(Activity): Lines from the material below that hold the string "resized" are what is needed; copy each of them.

(Data in this exercise):

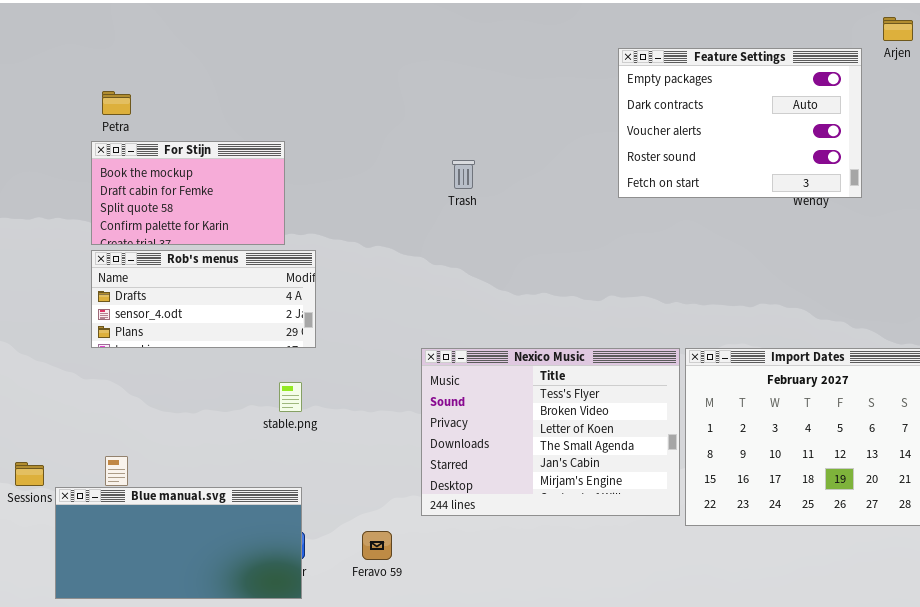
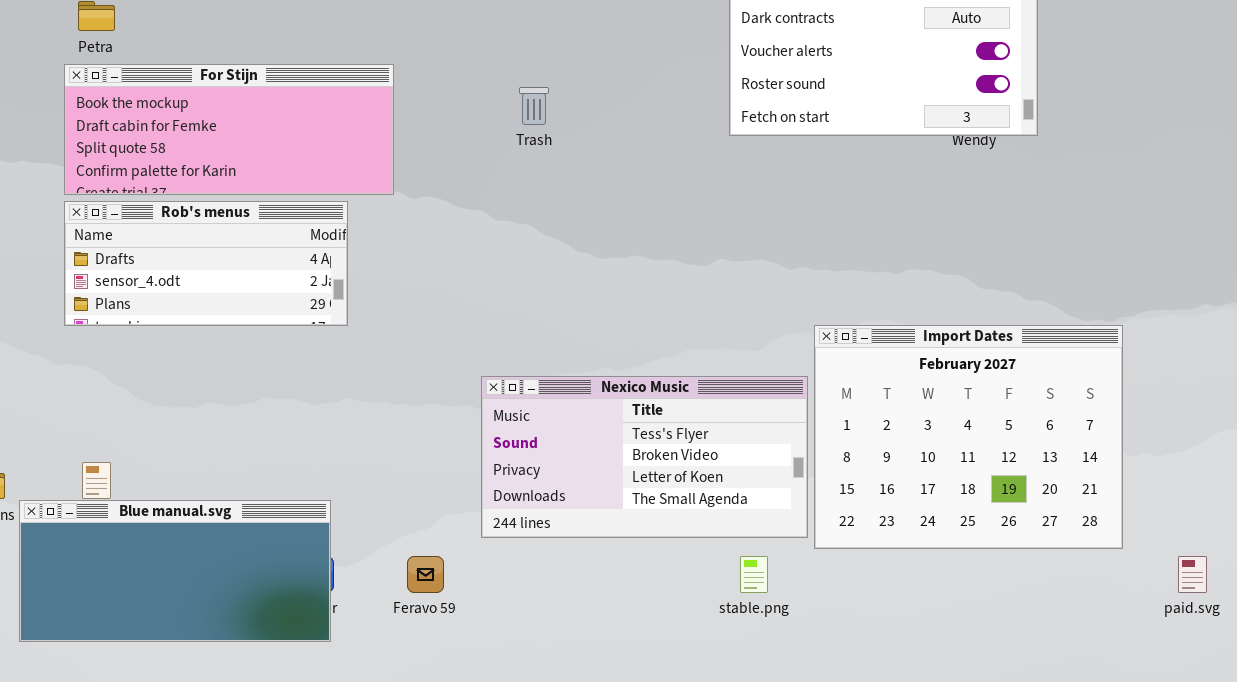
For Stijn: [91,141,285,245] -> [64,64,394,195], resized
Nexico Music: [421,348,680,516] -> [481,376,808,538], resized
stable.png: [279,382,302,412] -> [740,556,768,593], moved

---

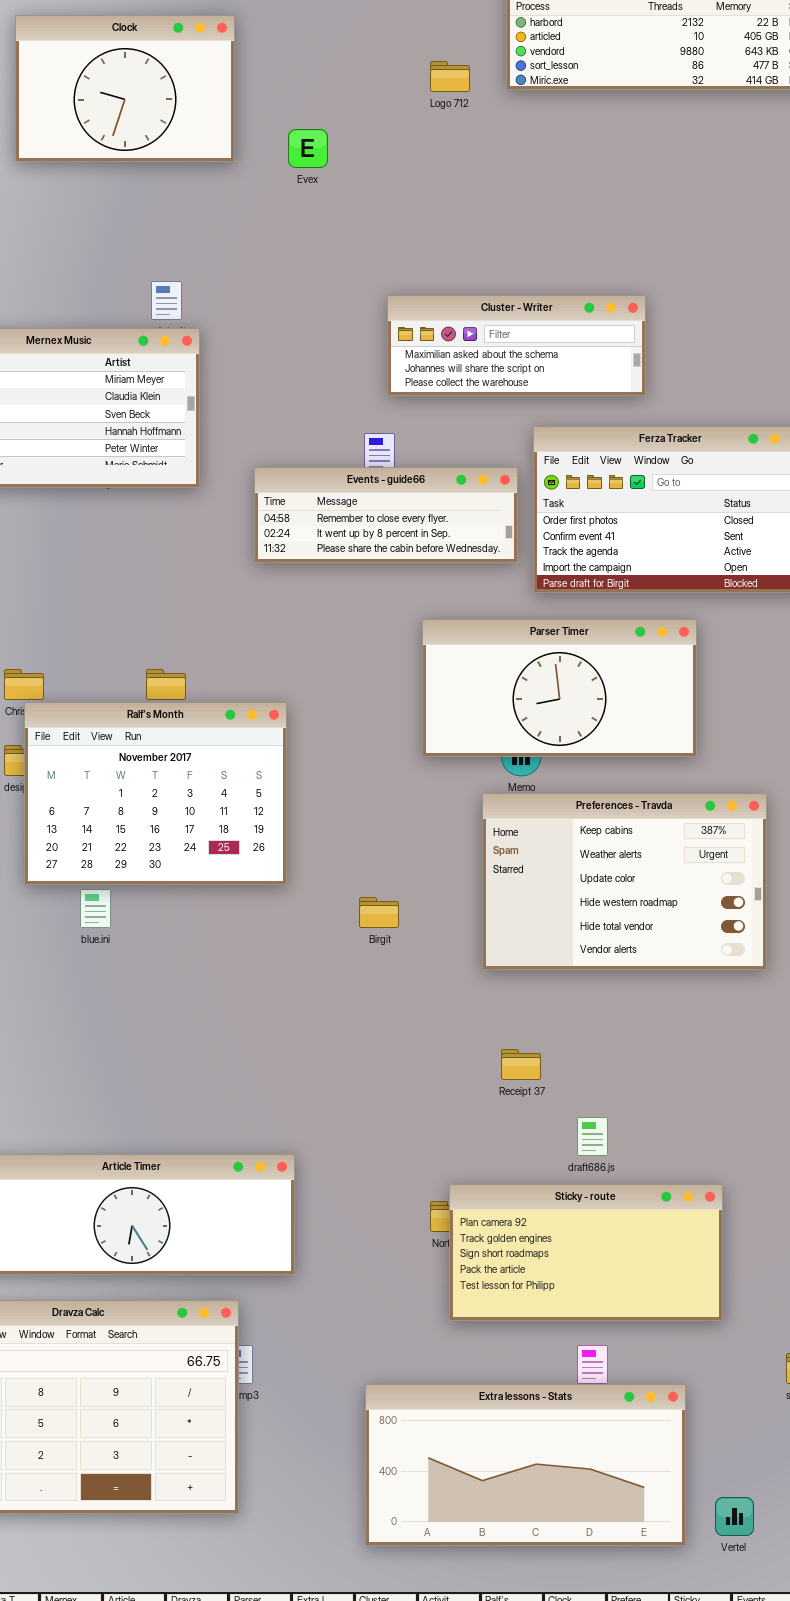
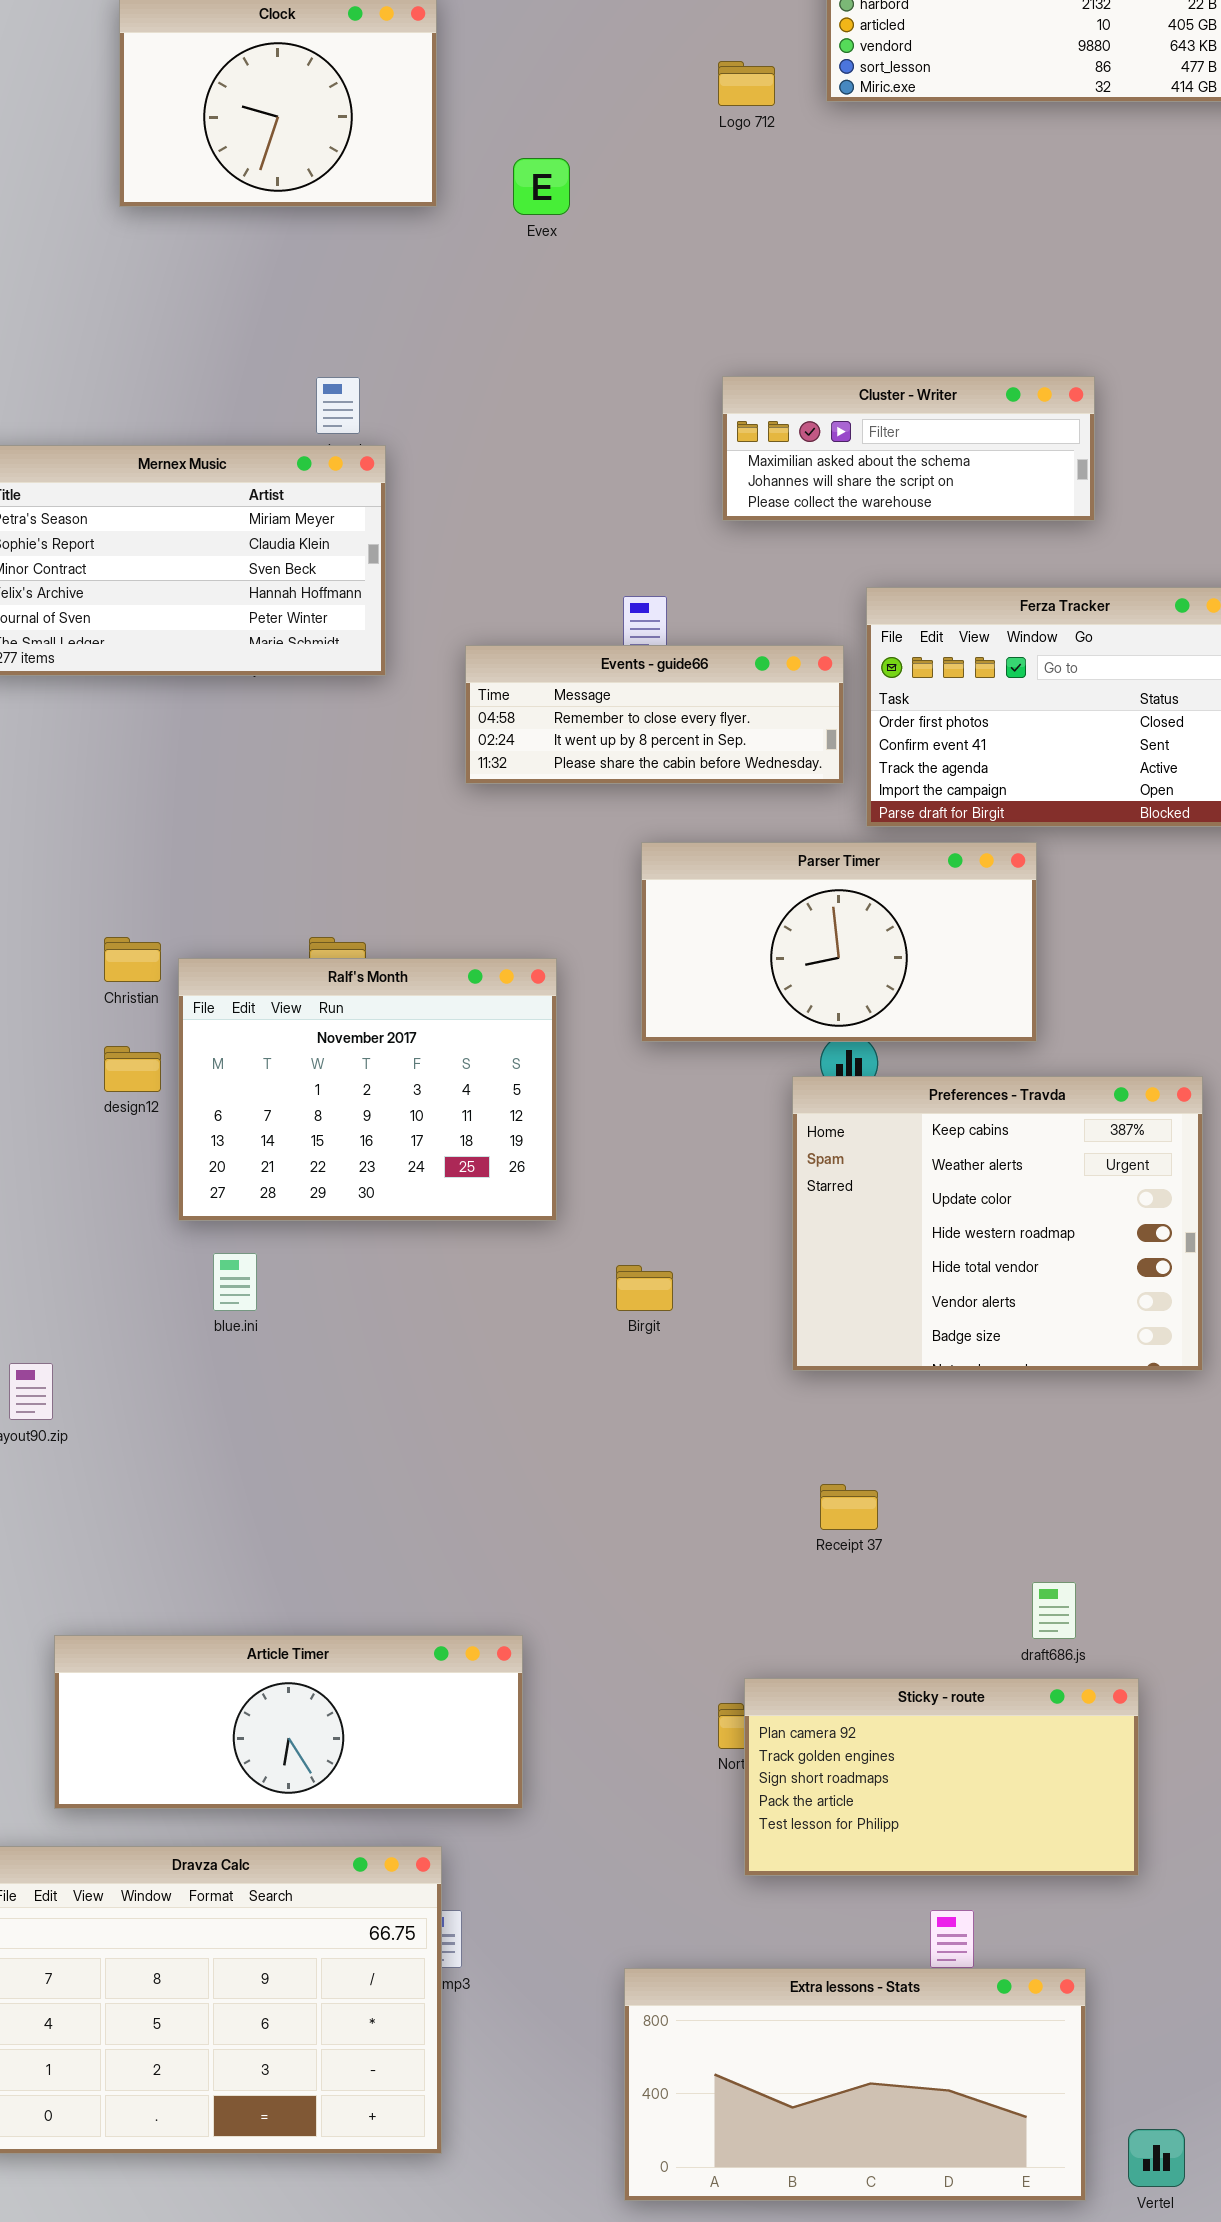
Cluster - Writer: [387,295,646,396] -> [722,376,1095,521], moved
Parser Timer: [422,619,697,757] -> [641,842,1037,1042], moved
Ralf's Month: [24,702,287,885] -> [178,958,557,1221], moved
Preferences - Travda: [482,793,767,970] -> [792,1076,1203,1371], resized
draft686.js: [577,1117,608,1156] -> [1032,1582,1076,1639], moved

(Task answer):
For Stijn: [91,141,285,245] -> [64,64,394,195], resized
Nexico Music: [421,348,680,516] -> [481,376,808,538], resized
Preferences - Travda: [482,793,767,970] -> [792,1076,1203,1371], resized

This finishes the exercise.